Required work: Keep the wording of every entry intact in your copy, and omit the pictures.
[Opening Record extracts section]
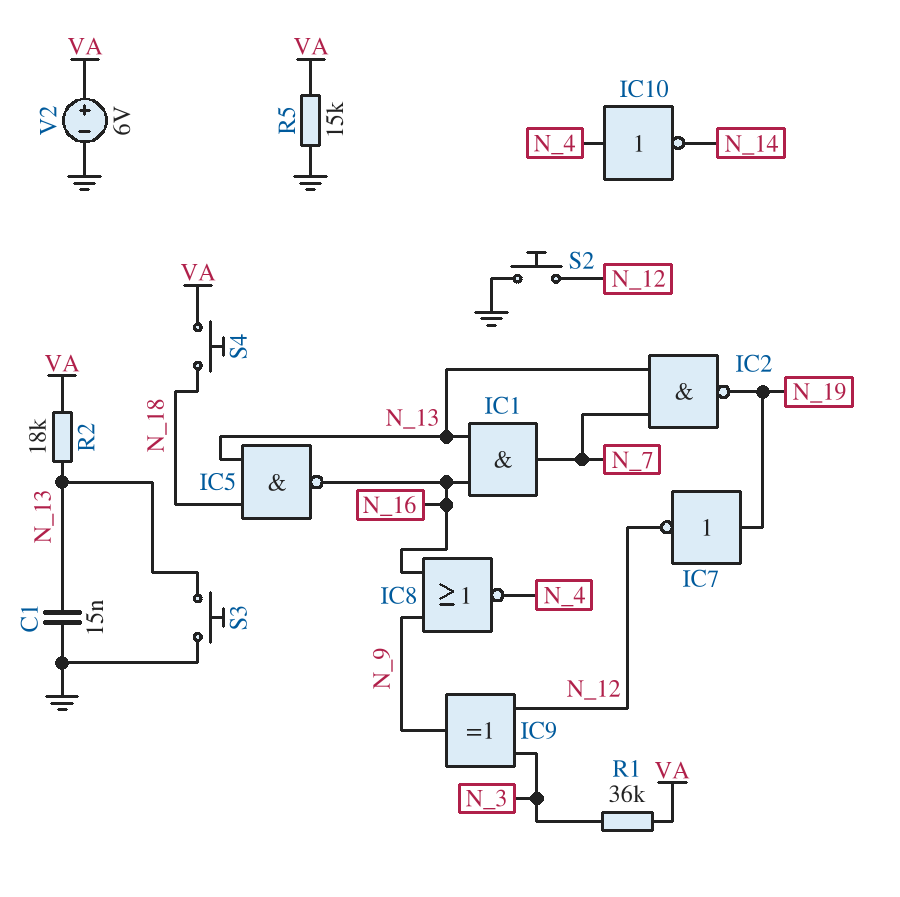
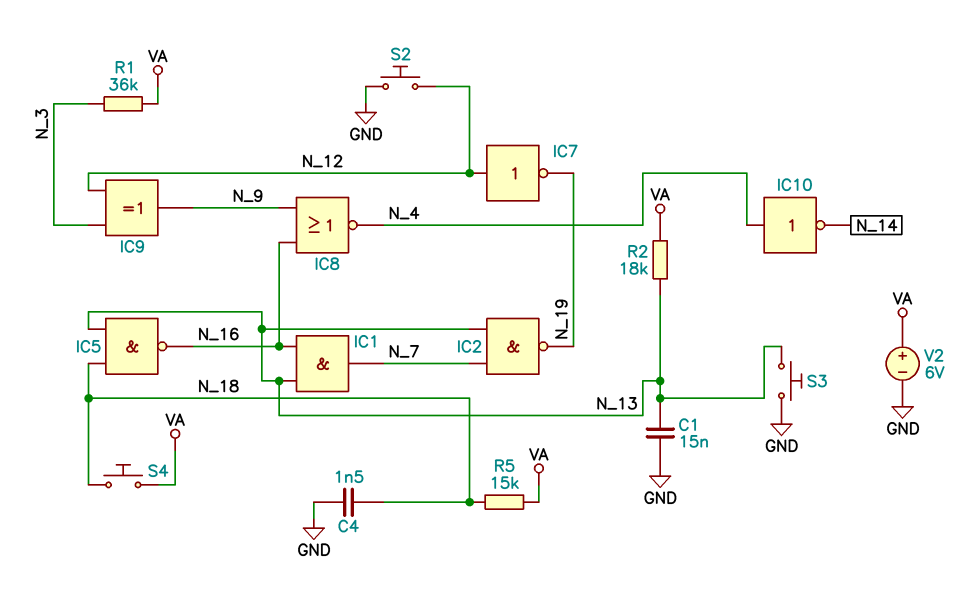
C4: none -> 1.5nF (GND, N_18)
IC7: NOT (in N_19, out N_12) -> NOT (in N_12, out N_19)
R5: 15k (GND, VA) -> 15k (N_18, VA)

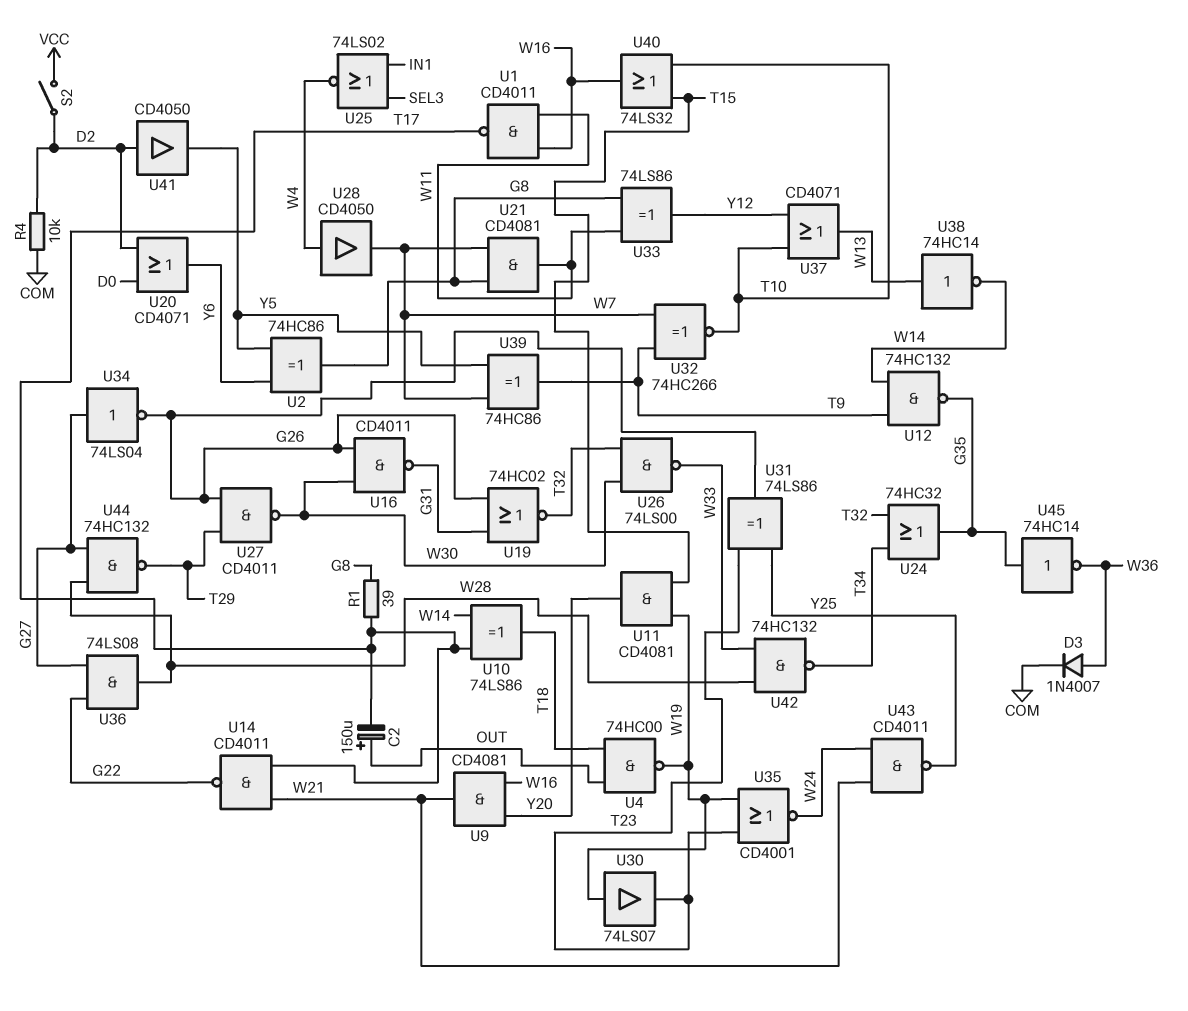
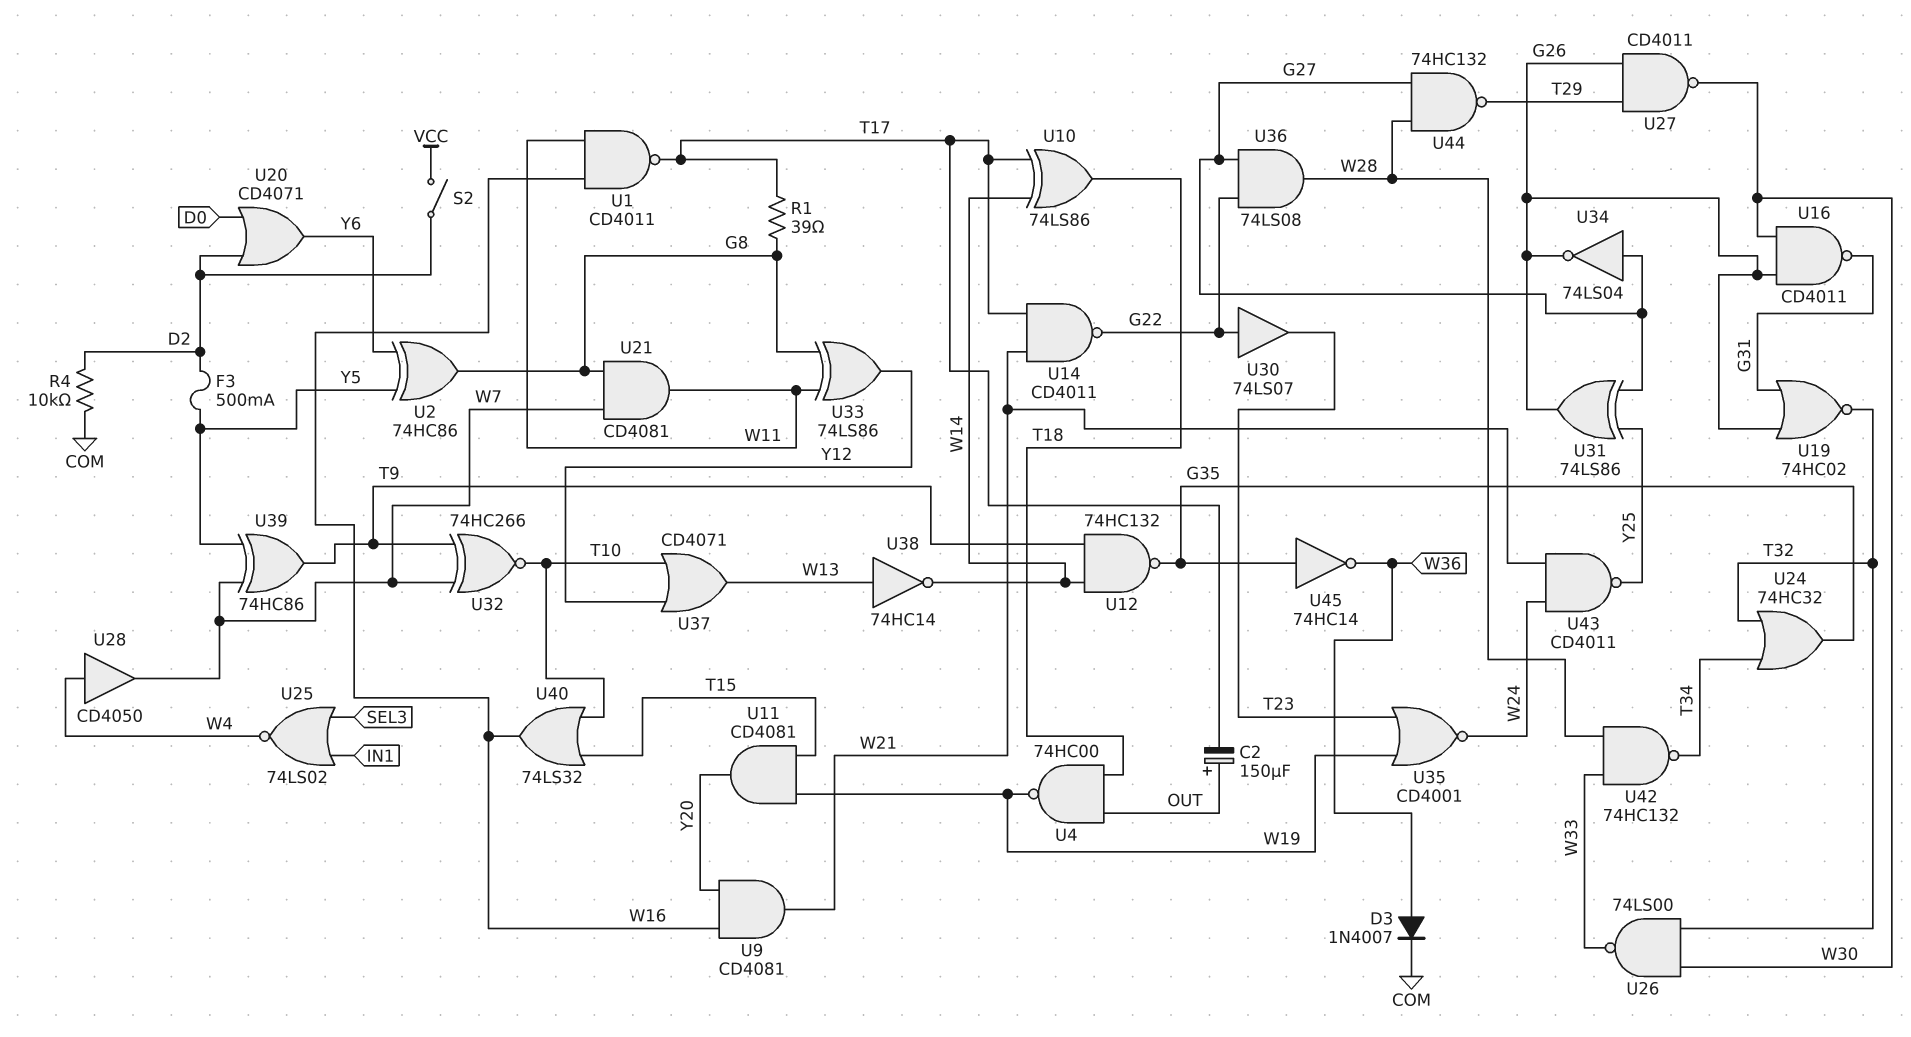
F3: none -> 500mA (D2, Y5)
U30: buffer 74LS07 (in W19, out T23) -> buffer 74LS07 (in G22, out T23)
U31: XOR 74LS86 (in T23, in Y25, out G26) -> XOR 74LS86 (in G27, in Y25, out G26)
U41: buffer CD4050 (in D2, out Y5) -> none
[Closing Record extracts section]
Output of the exercise:
C4: none -> 1.5nF (GND, N_18)
IC7: NOT (in N_19, out N_12) -> NOT (in N_12, out N_19)
R5: 15k (GND, VA) -> 15k (N_18, VA)

F3: none -> 500mA (D2, Y5)
U30: buffer 74LS07 (in W19, out T23) -> buffer 74LS07 (in G22, out T23)
U31: XOR 74LS86 (in T23, in Y25, out G26) -> XOR 74LS86 (in G27, in Y25, out G26)
U41: buffer CD4050 (in D2, out Y5) -> none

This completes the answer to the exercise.